## What you have to do
Omitting all images, output the entries that follow exactly as written.

## The input
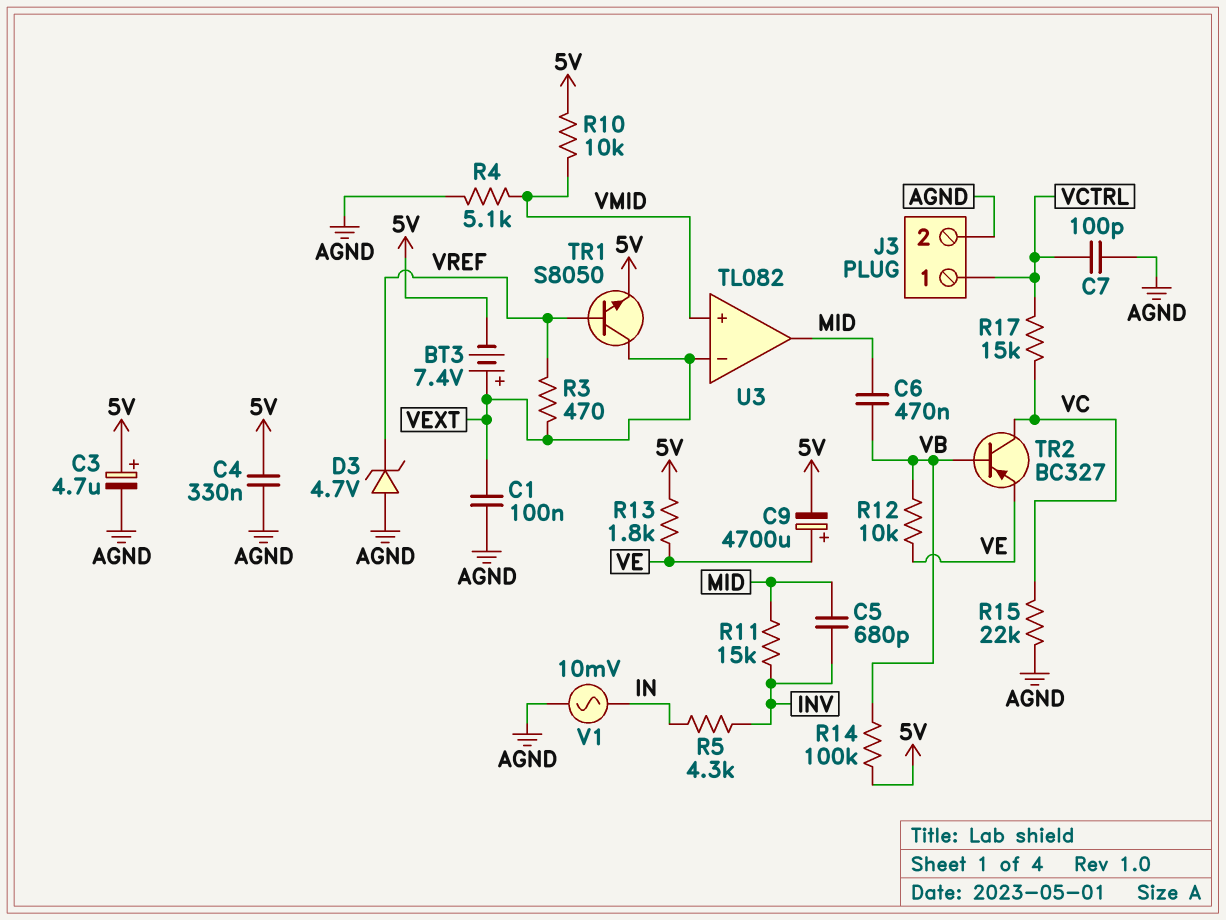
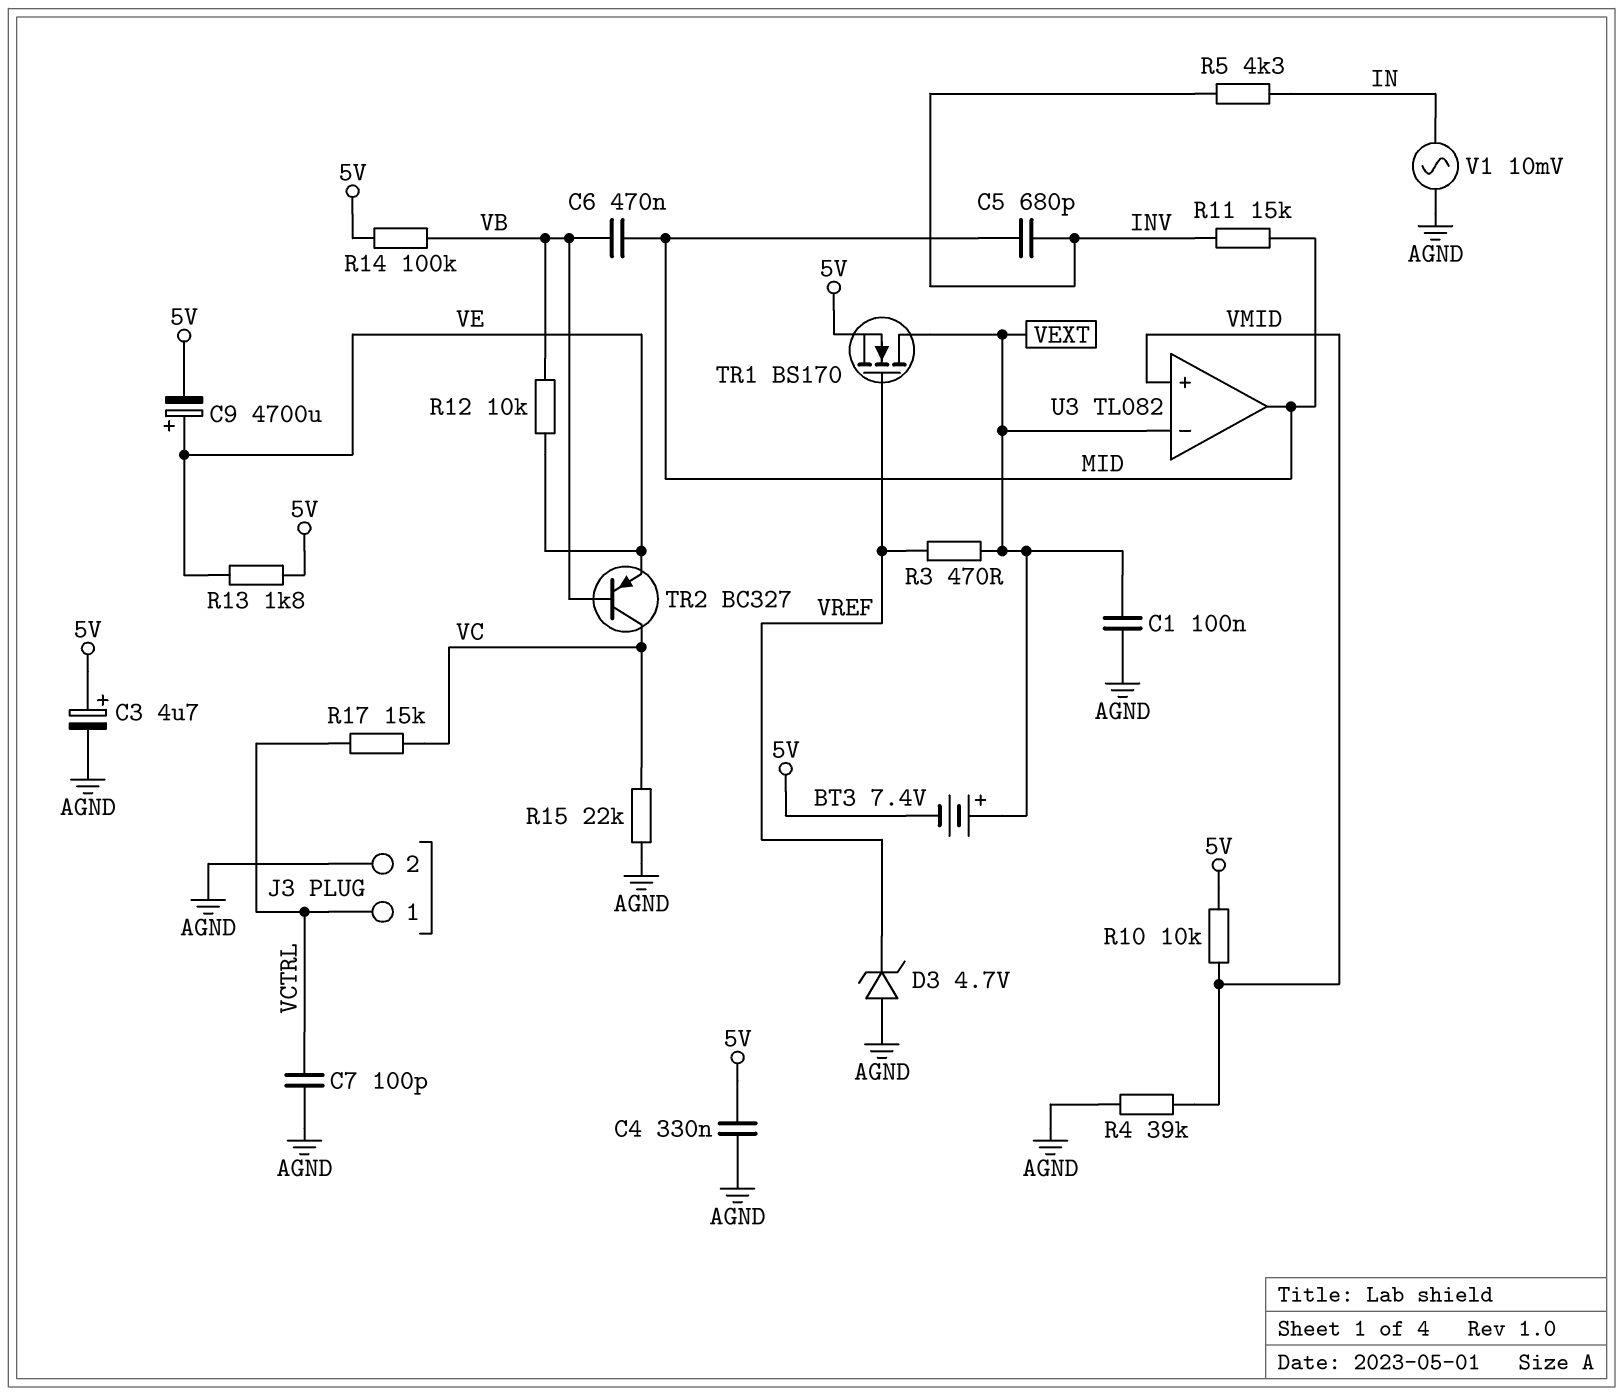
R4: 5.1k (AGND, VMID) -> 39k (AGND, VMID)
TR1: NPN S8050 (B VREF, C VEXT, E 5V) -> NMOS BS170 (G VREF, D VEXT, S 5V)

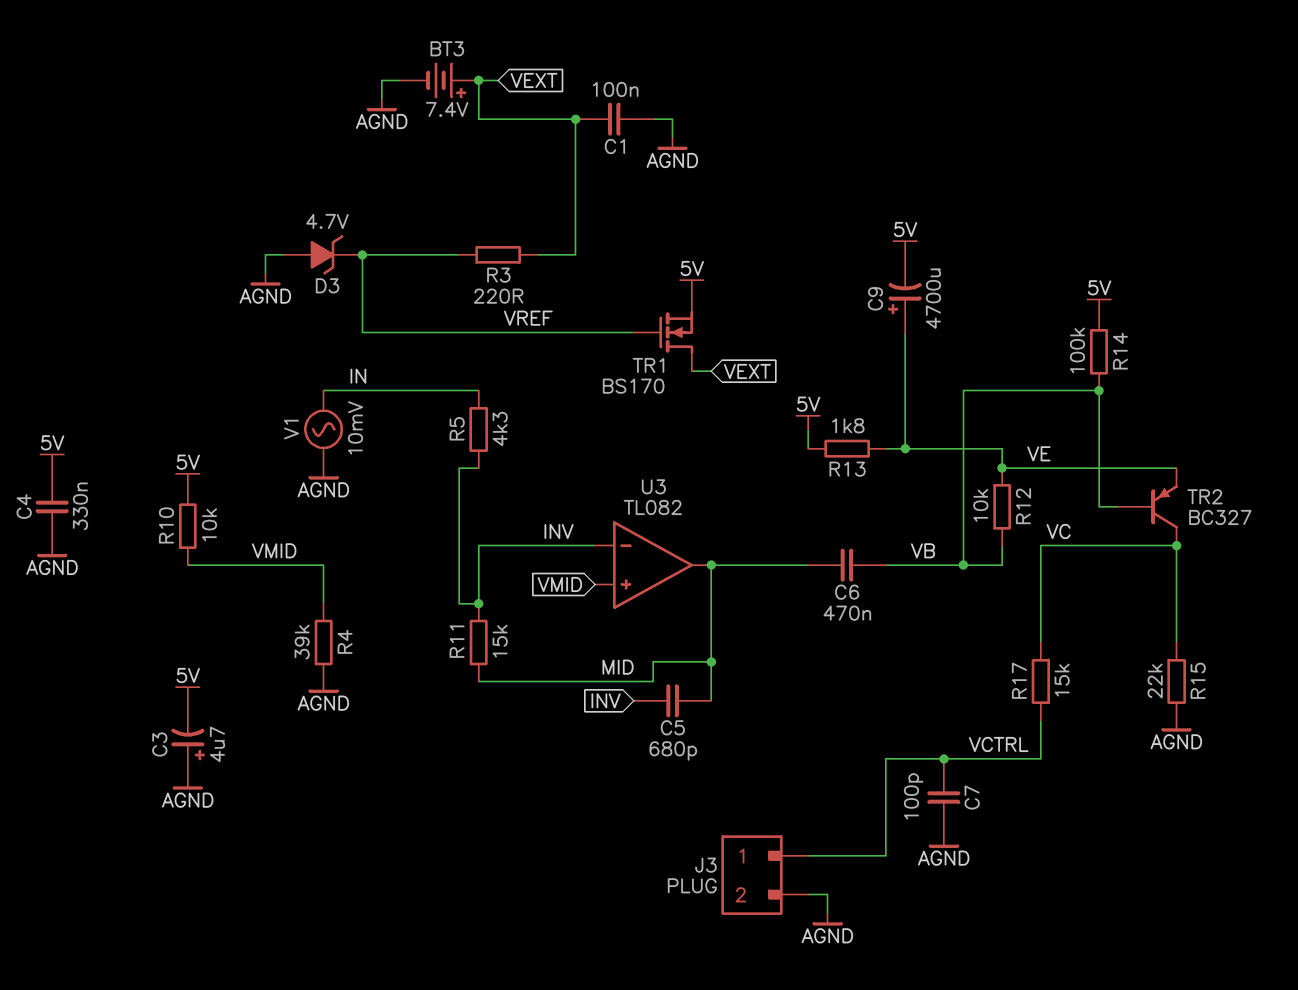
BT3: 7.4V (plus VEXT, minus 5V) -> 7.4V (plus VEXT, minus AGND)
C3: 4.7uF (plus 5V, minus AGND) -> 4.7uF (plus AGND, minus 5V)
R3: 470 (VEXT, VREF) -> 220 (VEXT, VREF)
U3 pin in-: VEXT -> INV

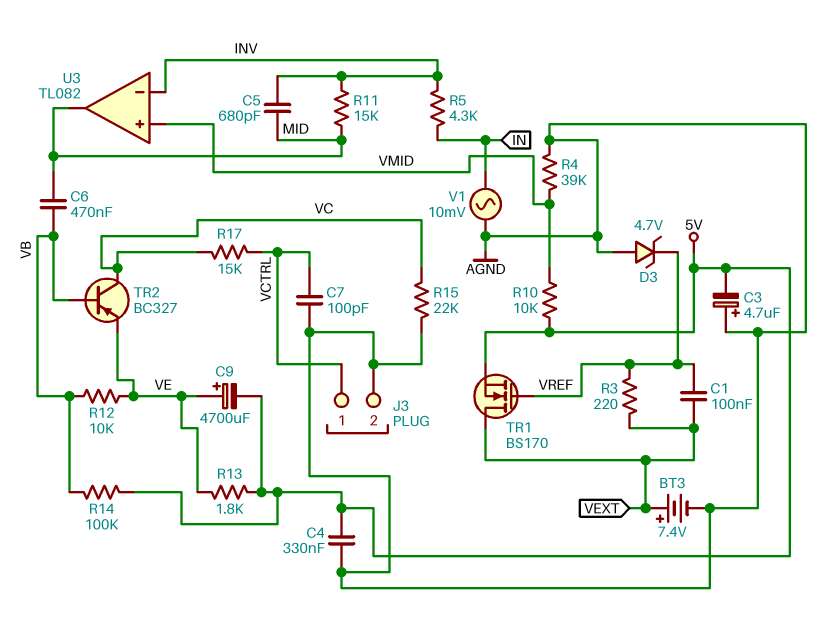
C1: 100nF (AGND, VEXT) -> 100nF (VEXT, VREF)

## Your response
R4: 5.1k (AGND, VMID) -> 39k (AGND, VMID)
TR1: NPN S8050 (B VREF, C VEXT, E 5V) -> NMOS BS170 (G VREF, D VEXT, S 5V)

BT3: 7.4V (plus VEXT, minus 5V) -> 7.4V (plus VEXT, minus AGND)
C3: 4.7uF (plus 5V, minus AGND) -> 4.7uF (plus AGND, minus 5V)
R3: 470 (VEXT, VREF) -> 220 (VEXT, VREF)
U3 pin in-: VEXT -> INV

C1: 100nF (AGND, VEXT) -> 100nF (VEXT, VREF)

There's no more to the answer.